What is expected – Scan the records that follow, and whenever a line has the word "none", copy it.

Dataset excerpts –
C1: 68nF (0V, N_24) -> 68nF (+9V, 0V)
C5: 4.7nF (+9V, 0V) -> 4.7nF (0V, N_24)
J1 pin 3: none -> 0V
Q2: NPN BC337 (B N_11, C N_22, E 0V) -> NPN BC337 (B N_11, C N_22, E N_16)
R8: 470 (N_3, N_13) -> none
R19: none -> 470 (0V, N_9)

Answer below –
J1 pin 3: none -> 0V
R8: 470 (N_3, N_13) -> none
R19: none -> 470 (0V, N_9)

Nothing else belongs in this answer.